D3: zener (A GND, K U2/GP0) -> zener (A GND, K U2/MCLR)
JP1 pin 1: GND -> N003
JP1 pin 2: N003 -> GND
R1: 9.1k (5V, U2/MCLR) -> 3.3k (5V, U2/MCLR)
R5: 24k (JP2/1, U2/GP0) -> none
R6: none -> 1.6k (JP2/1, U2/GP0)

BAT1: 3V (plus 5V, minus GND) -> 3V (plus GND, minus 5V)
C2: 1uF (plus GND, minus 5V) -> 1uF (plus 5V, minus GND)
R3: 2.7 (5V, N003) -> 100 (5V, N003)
=====
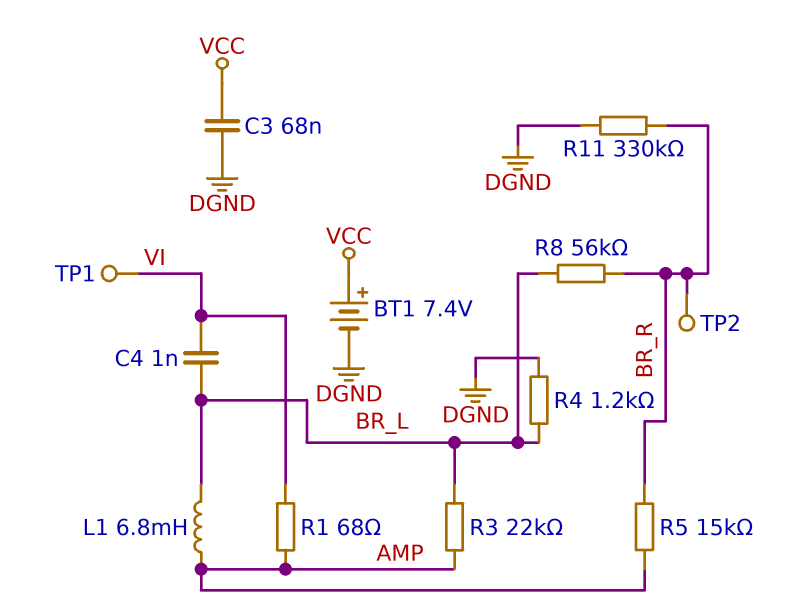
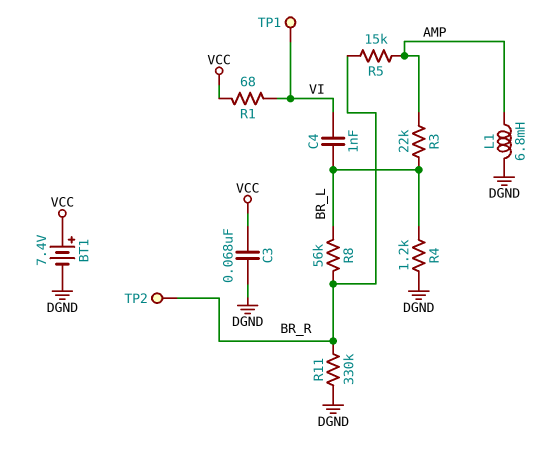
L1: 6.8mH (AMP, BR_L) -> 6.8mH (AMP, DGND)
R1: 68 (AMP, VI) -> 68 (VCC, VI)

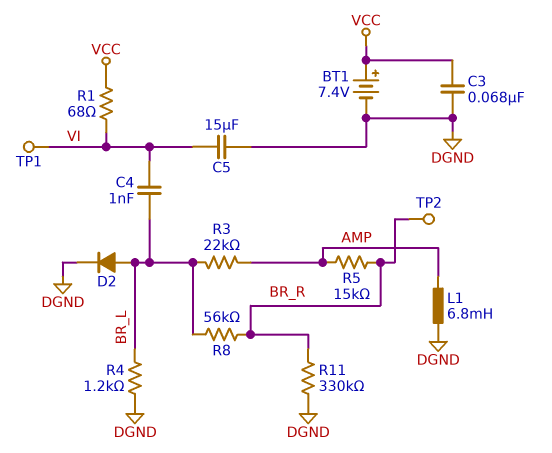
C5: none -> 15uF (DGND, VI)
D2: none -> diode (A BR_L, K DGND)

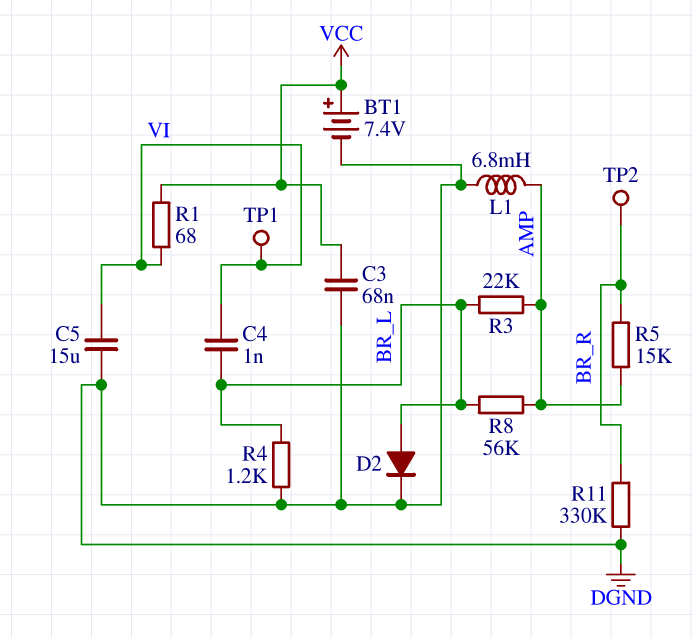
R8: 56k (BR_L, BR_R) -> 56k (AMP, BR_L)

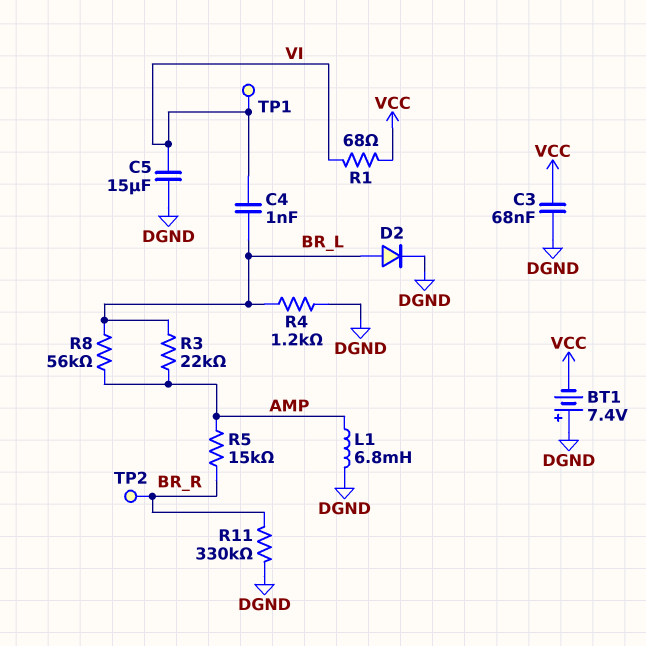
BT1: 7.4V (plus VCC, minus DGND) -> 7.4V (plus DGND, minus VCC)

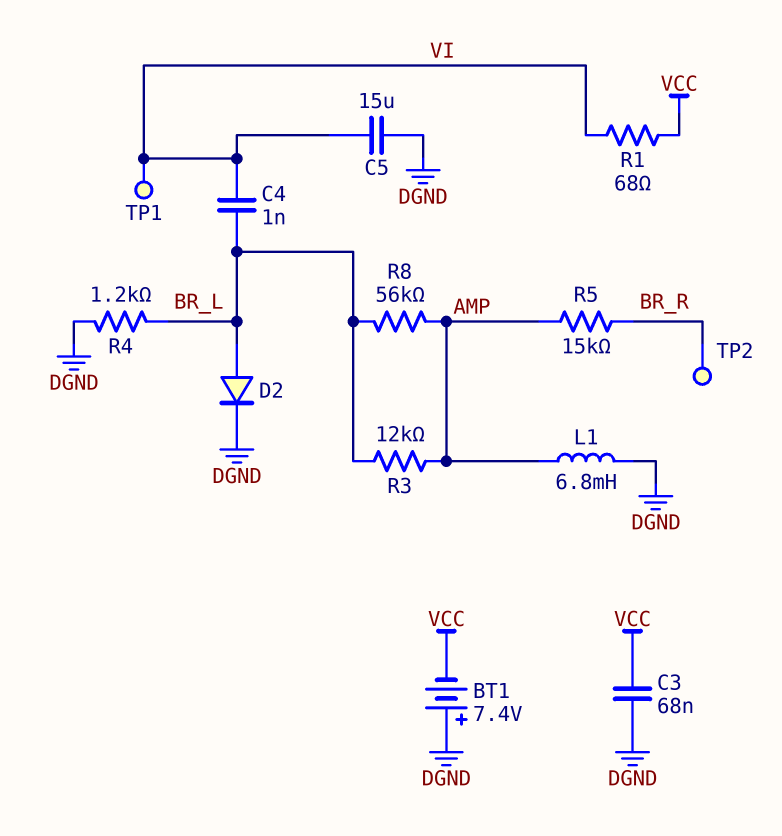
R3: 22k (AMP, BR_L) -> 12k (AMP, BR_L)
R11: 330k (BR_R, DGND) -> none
=====
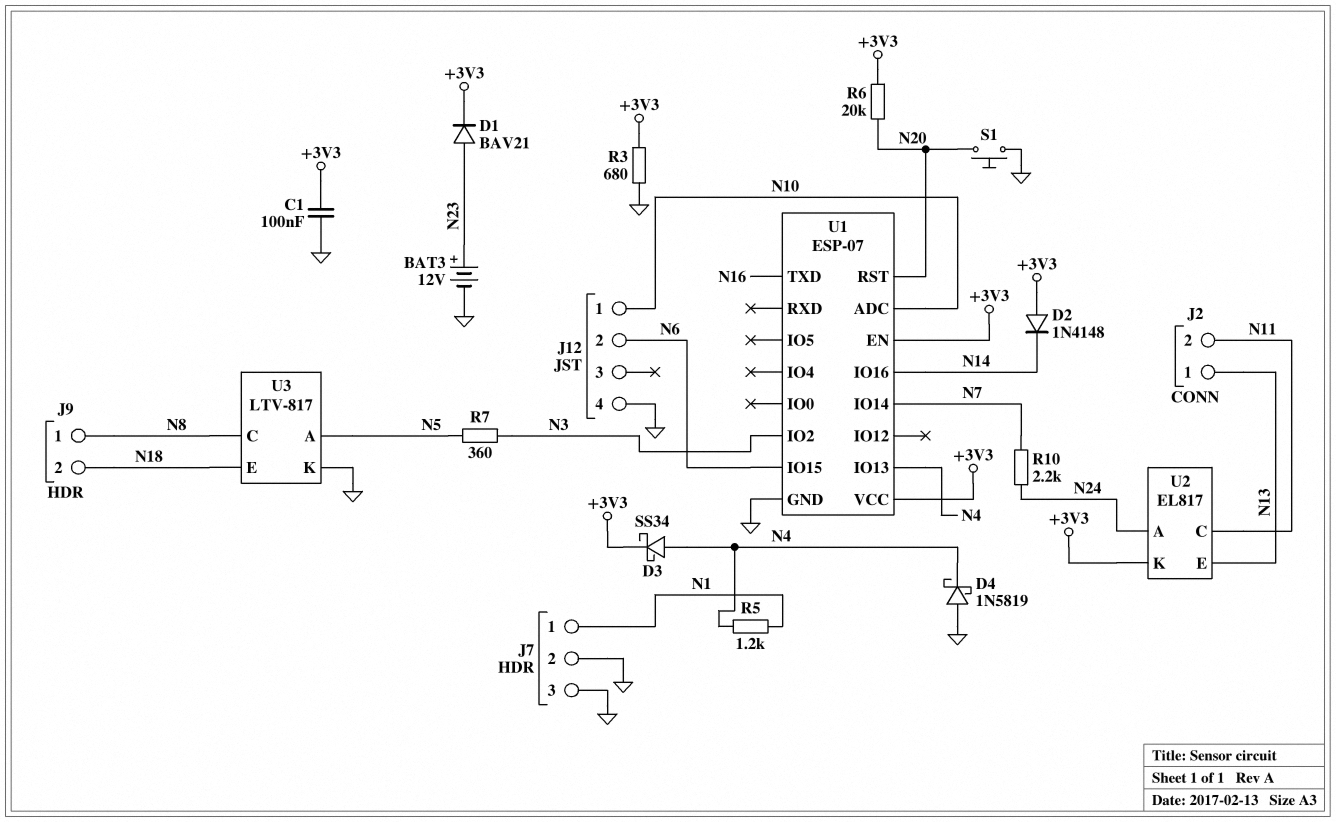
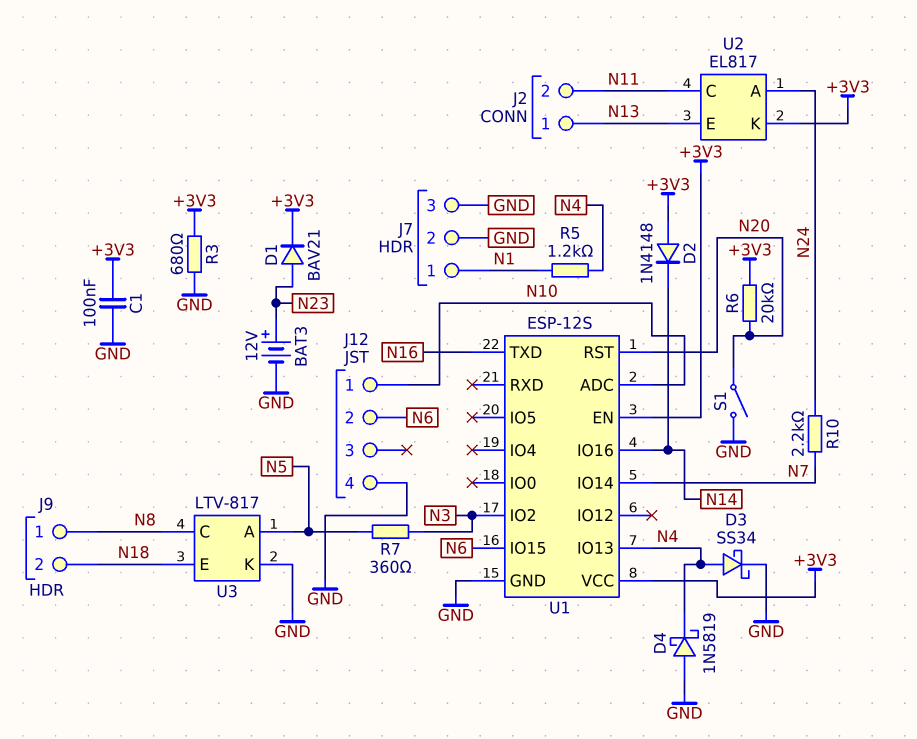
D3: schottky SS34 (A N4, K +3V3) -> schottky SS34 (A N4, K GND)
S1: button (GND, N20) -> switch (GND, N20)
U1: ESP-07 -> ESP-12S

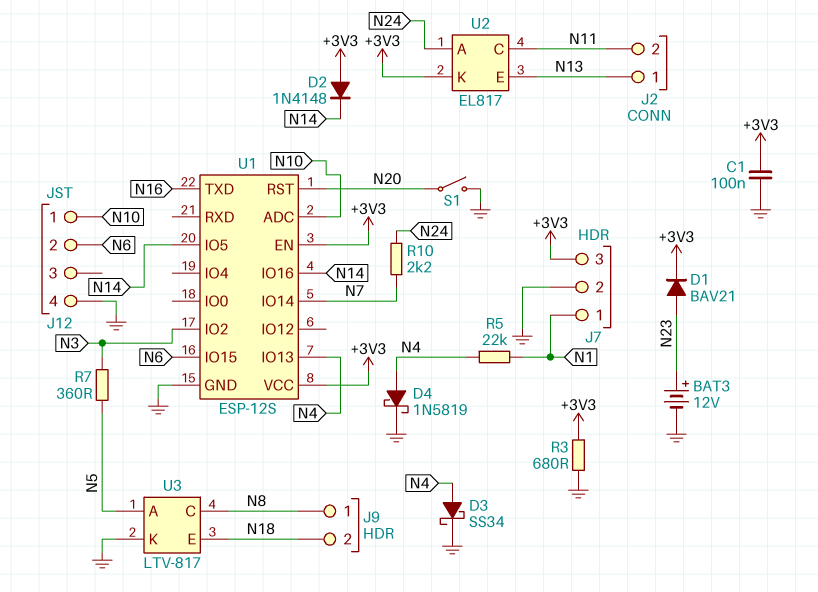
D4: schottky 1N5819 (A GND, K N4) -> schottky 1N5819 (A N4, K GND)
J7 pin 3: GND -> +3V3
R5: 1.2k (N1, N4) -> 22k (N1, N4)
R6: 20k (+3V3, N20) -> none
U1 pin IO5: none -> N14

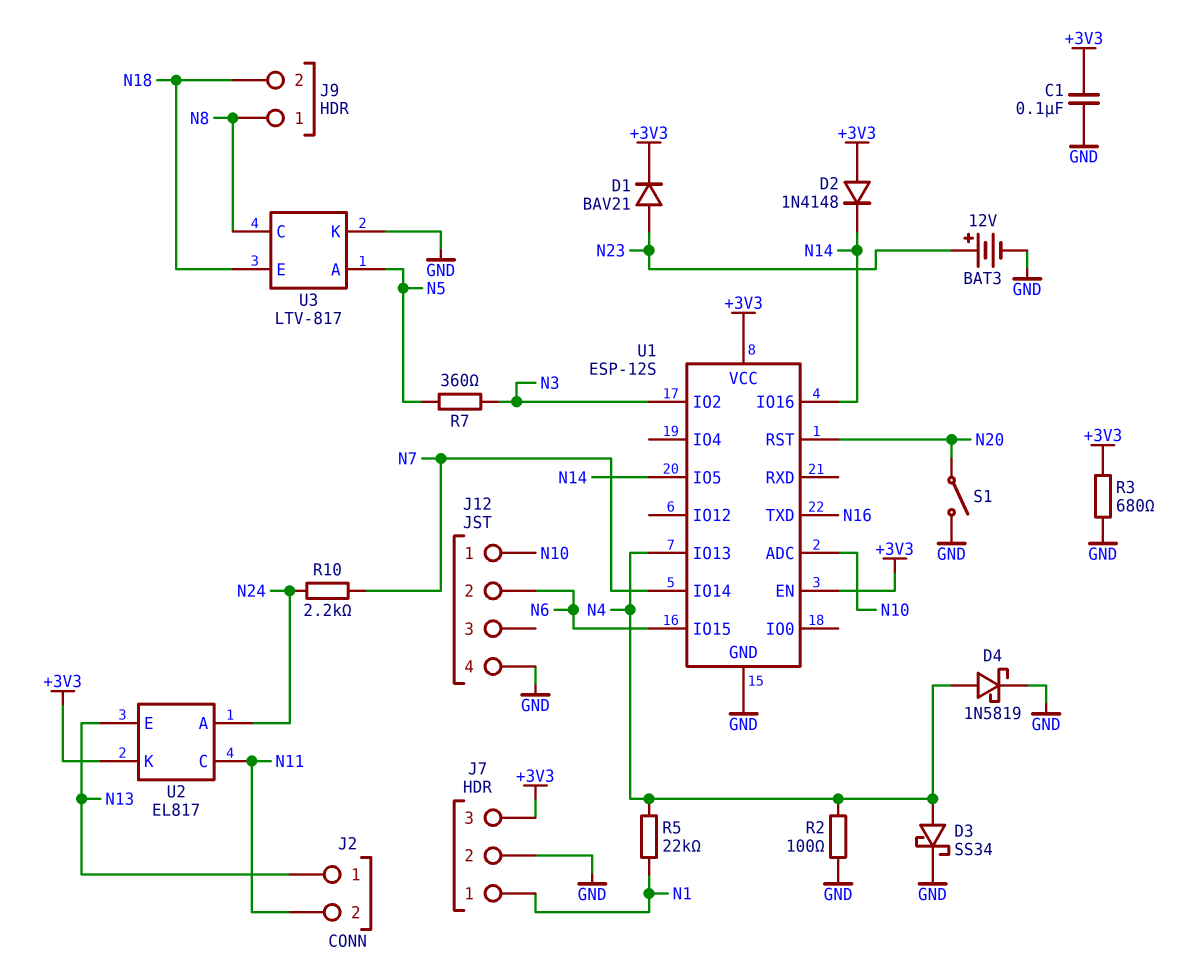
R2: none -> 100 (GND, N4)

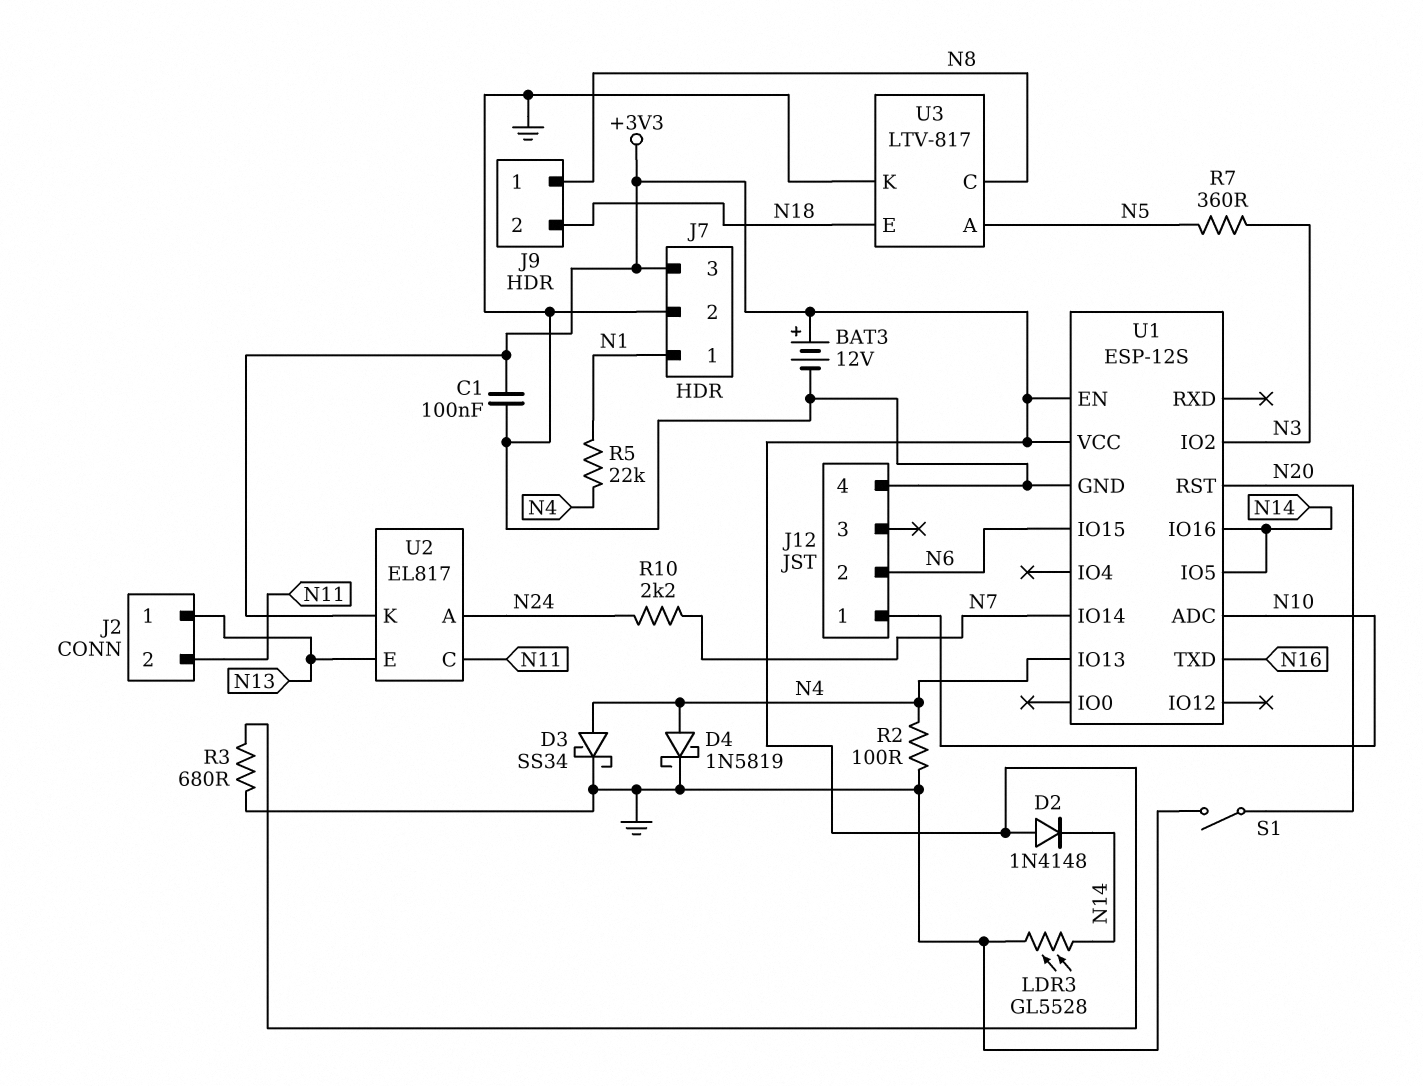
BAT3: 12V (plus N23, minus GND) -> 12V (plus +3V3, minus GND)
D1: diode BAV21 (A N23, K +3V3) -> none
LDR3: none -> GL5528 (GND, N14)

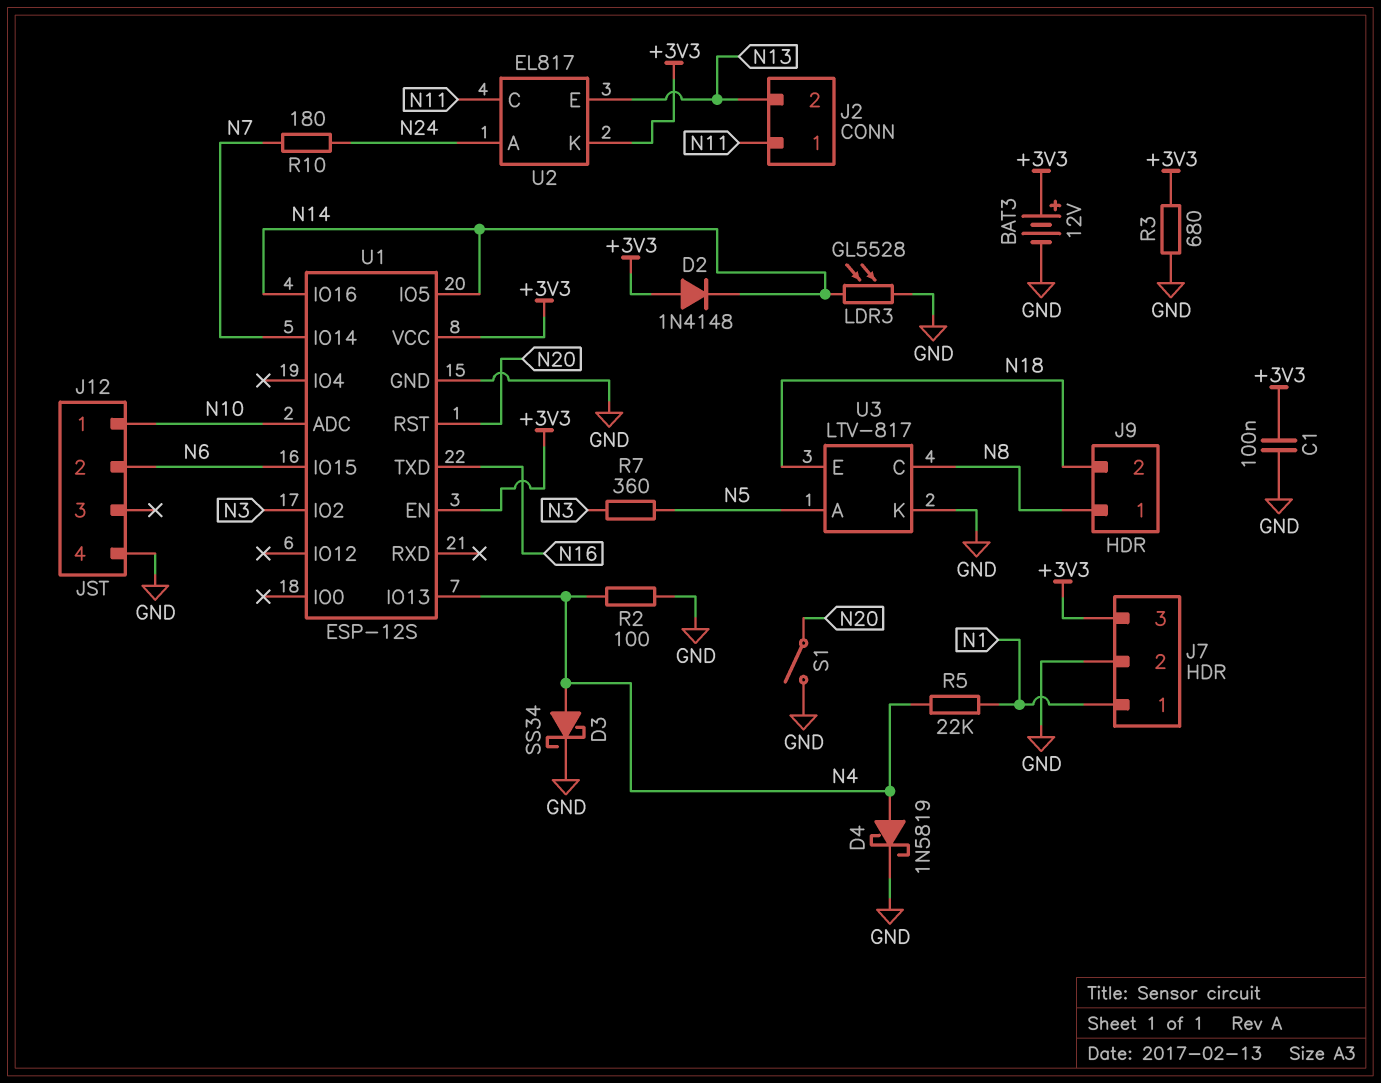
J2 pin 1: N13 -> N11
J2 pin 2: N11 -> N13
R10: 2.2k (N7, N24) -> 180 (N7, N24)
=====
Requirement
Of all the entries above, retype exactly the lines from the line with "D3: zener (A" to the line with "R3: 2.7 (5V, N003) -> 100 (5V, N003)", both included, and no others.

Result of this exercise
D3: zener (A GND, K U2/GP0) -> zener (A GND, K U2/MCLR)
JP1 pin 1: GND -> N003
JP1 pin 2: N003 -> GND
R1: 9.1k (5V, U2/MCLR) -> 3.3k (5V, U2/MCLR)
R5: 24k (JP2/1, U2/GP0) -> none
R6: none -> 1.6k (JP2/1, U2/GP0)

BAT1: 3V (plus 5V, minus GND) -> 3V (plus GND, minus 5V)
C2: 1uF (plus GND, minus 5V) -> 1uF (plus 5V, minus GND)
R3: 2.7 (5V, N003) -> 100 (5V, N003)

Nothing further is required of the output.